[Stored data entries]
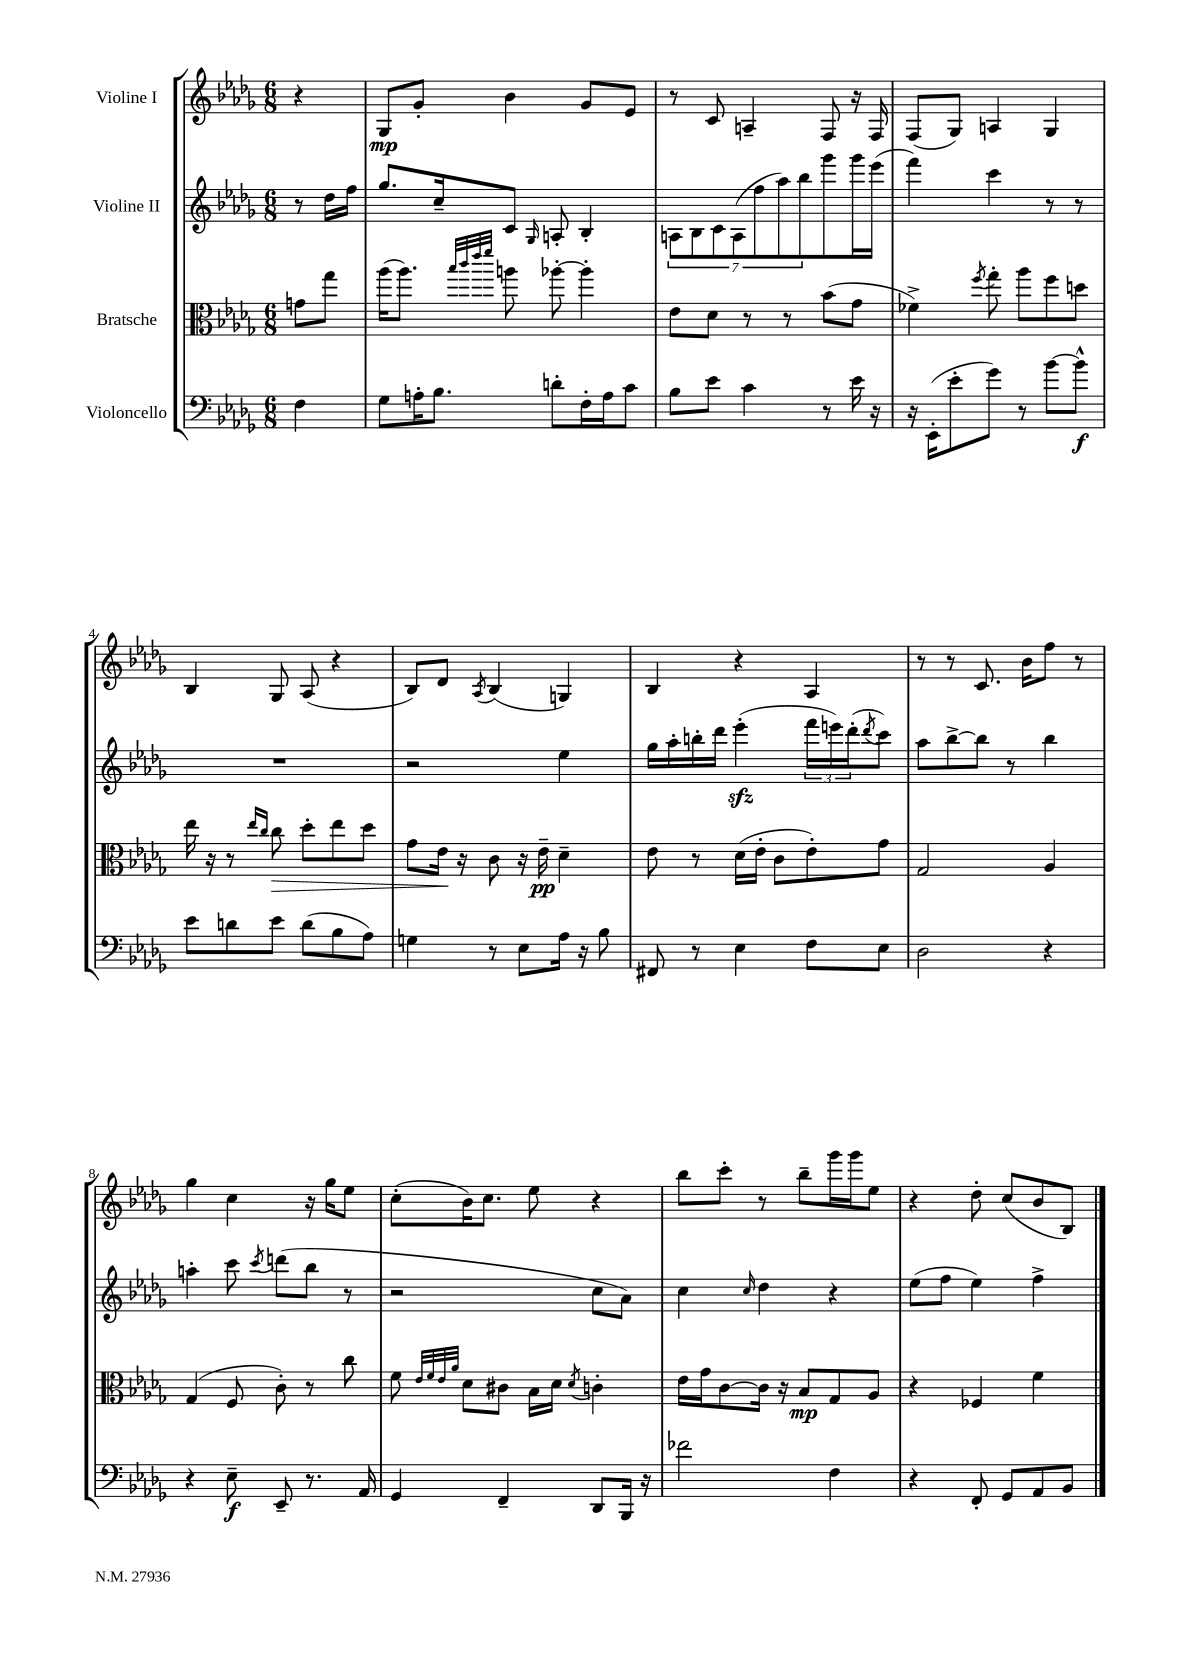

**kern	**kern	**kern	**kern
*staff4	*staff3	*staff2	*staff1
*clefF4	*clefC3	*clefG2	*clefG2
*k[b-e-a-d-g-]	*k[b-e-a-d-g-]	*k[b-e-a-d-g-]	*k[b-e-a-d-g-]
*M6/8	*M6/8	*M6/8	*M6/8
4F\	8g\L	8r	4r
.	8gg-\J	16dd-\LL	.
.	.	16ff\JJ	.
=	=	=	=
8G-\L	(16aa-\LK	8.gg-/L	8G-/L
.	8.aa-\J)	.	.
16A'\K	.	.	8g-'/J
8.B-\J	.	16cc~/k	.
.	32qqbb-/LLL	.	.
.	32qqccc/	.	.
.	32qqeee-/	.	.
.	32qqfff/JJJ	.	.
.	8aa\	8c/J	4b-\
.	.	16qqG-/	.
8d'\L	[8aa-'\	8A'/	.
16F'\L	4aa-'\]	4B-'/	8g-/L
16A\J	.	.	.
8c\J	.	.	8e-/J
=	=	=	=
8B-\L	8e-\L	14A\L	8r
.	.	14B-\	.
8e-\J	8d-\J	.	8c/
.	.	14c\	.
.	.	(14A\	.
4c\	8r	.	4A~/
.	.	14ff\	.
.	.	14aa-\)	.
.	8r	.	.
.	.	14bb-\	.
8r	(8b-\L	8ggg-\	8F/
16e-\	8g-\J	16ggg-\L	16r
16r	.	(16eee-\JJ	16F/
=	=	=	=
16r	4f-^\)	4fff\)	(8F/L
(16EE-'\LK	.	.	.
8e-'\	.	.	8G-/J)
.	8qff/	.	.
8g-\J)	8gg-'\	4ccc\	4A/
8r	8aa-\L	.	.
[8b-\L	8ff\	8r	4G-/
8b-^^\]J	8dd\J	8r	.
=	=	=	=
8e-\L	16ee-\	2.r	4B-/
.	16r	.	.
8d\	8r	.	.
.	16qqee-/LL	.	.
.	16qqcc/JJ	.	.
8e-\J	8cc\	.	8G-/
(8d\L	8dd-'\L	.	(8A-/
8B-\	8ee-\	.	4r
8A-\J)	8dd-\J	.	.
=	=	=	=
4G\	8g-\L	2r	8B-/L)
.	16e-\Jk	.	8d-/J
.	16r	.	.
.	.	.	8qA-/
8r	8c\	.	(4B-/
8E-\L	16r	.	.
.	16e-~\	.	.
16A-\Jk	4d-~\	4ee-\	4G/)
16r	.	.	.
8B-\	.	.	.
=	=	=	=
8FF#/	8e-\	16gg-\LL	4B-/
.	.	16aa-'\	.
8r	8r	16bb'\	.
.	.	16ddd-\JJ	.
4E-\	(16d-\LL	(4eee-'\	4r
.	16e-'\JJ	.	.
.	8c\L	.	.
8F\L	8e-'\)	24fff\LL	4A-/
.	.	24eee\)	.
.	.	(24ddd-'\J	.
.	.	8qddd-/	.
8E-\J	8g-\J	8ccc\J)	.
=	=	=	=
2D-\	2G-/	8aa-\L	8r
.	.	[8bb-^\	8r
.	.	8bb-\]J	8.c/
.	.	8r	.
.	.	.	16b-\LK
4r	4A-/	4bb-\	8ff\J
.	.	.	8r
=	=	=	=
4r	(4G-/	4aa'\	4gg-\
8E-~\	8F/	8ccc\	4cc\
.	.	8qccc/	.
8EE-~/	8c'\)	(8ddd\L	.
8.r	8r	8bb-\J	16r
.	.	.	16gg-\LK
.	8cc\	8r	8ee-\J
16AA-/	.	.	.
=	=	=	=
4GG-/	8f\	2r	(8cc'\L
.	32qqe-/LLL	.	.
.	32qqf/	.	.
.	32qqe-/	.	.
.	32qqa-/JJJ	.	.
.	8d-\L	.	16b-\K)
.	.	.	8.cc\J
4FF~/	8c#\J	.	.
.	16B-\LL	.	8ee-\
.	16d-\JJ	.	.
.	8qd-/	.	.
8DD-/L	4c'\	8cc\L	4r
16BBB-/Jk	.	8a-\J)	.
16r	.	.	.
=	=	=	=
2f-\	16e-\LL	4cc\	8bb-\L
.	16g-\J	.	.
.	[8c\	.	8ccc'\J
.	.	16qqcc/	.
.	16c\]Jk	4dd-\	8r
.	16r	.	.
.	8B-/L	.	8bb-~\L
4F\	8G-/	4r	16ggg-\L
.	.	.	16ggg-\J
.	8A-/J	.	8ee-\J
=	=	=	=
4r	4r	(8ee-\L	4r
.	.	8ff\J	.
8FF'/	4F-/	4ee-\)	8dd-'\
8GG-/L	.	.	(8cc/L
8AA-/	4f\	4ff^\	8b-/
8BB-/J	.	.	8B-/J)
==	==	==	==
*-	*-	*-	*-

**PROBLEM STATEMENT**: Swap every "*clefC3" in the listing above for "*clefC4" and write out the whole listing again with nothing else changed. Leave the pictures out.

**ANSWER TO THIS TASK**:
**kern	**kern	**kern	**kern
*staff4	*staff3	*staff2	*staff1
*clefF4	*clefC4	*clefG2	*clefG2
*k[b-e-a-d-g-]	*k[b-e-a-d-g-]	*k[b-e-a-d-g-]	*k[b-e-a-d-g-]
*M6/8	*M6/8	*M6/8	*M6/8
4F\	8g\L	8r	4r
.	8gg-\J	16dd-\LL	.
.	.	16ff\JJ	.
=	=	=	=
8G-\L	(16aa-\LK	8.gg-/L	8G-/L
.	8.aa-\J)	.	.
16A'\K	.	.	8g-'/J
8.B-\J	.	16cc~/k	.
.	32qqbb-/LLL	.	.
.	32qqccc/	.	.
.	32qqeee-/	.	.
.	32qqfff/JJJ	.	.
.	8aa\	8c/J	4b-\
.	.	16qqG-/	.
8d'\L	[8aa-'\	8A'/	.
16F'\L	4aa-'\]	4B-'/	8g-/L
16A\J	.	.	.
8c\J	.	.	8e-/J
=	=	=	=
8B-\L	8e-\L	14A\L	8r
.	.	14B-\	.
8e-\J	8d-\J	.	8c/
.	.	14c\	.
.	.	(14A\	.
4c\	8r	.	4A~/
.	.	14ff\	.
.	.	14aa-\)	.
.	8r	.	.
.	.	14bb-\	.
8r	(8b-\L	8ggg-\	8F/
16e-\	8g-\J	16ggg-\L	16r
16r	.	(16eee-\JJ	16F/
=	=	=	=
16r	4f-^\)	4fff\)	(8F/L
(16EE-'\LK	.	.	.
8e-'\	.	.	8G-/J)
.	8qff/	.	.
8g-\J)	8gg-'\	4ccc\	4A/
8r	8aa-\L	.	.
[8b-\L	8ff\	8r	4G-/
8b-^^\]J	8dd\J	8r	.
=	=	=	=
8e-\L	16ee-\	2.r	4B-/
.	16r	.	.
8d\	8r	.	.
.	16qqee-/LL	.	.
.	16qqcc/JJ	.	.
8e-\J	8cc\	.	8G-/
(8d\L	8dd-'\L	.	(8A-/
8B-\	8ee-\	.	4r
8A-\J)	8dd-\J	.	.
=	=	=	=
4G\	8g-\L	2r	8B-/L)
.	16e-\Jk	.	8d-/J
.	16r	.	.
.	.	.	8qA-/
8r	8c\	.	(4B-/
8E-\L	16r	.	.
.	16e-~\	.	.
16A-\Jk	4d-~\	4ee-\	4G/)
16r	.	.	.
8B-\	.	.	.
=	=	=	=
8FF#/	8e-\	16gg-\LL	4B-/
.	.	16aa-'\	.
8r	8r	16bb'\	.
.	.	16ddd-\JJ	.
4E-\	(16d-\LL	(4eee-'\	4r
.	16e-'\JJ	.	.
.	8c\L	.	.
8F\L	8e-'\)	24fff\LL	4A-/
.	.	24eee\)	.
.	.	(24ddd-'\J	.
.	.	8qddd-/	.
8E-\J	8g-\J	8ccc\J)	.
=	=	=	=
2D-\	2G-/	8aa-\L	8r
.	.	[8bb-^\	8r
.	.	8bb-\]J	8.c/
.	.	8r	.
.	.	.	16b-\LK
4r	4A-/	4bb-\	8ff\J
.	.	.	8r
=	=	=	=
4r	(4G-/	4aa'\	4gg-\
8E-~\	8F/	8ccc\	4cc\
.	.	8qccc/	.
8EE-~/	8c'\)	(8ddd\L	.
8.r	8r	8bb-\J	16r
.	.	.	16gg-\LK
.	8cc\	8r	8ee-\J
16AA-/	.	.	.
=	=	=	=
4GG-/	8f\	2r	(8cc'\L
.	32qqe-/LLL	.	.
.	32qqf/	.	.
.	32qqe-/	.	.
.	32qqa-/JJJ	.	.
.	8d-\L	.	16b-\K)
.	.	.	8.cc\J
4FF~/	8c#\J	.	.
.	16B-\LL	.	8ee-\
.	16d-\JJ	.	.
.	8qd-/	.	.
8DD-/L	4c'\	8cc\L	4r
16BBB-/Jk	.	8a-\J)	.
16r	.	.	.
=	=	=	=
2f-\	16e-\LL	4cc\	8bb-\L
.	16g-\J	.	.
.	[8c\	.	8ccc'\J
.	.	16qqcc/	.
.	16c\]Jk	4dd-\	8r
.	16r	.	.
.	8B-/L	.	8bb-~\L
4F\	8G-/	4r	16ggg-\L
.	.	.	16ggg-\J
.	8A-/J	.	8ee-\J
=	=	=	=
4r	4r	(8ee-\L	4r
.	.	8ff\J	.
8FF'/	4F-/	4ee-\)	8dd-'\
8GG-/L	.	.	(8cc/L
8AA-/	4f\	4ff^\	8b-/
8BB-/J	.	.	8B-/J)
==	==	==	==
*-	*-	*-	*-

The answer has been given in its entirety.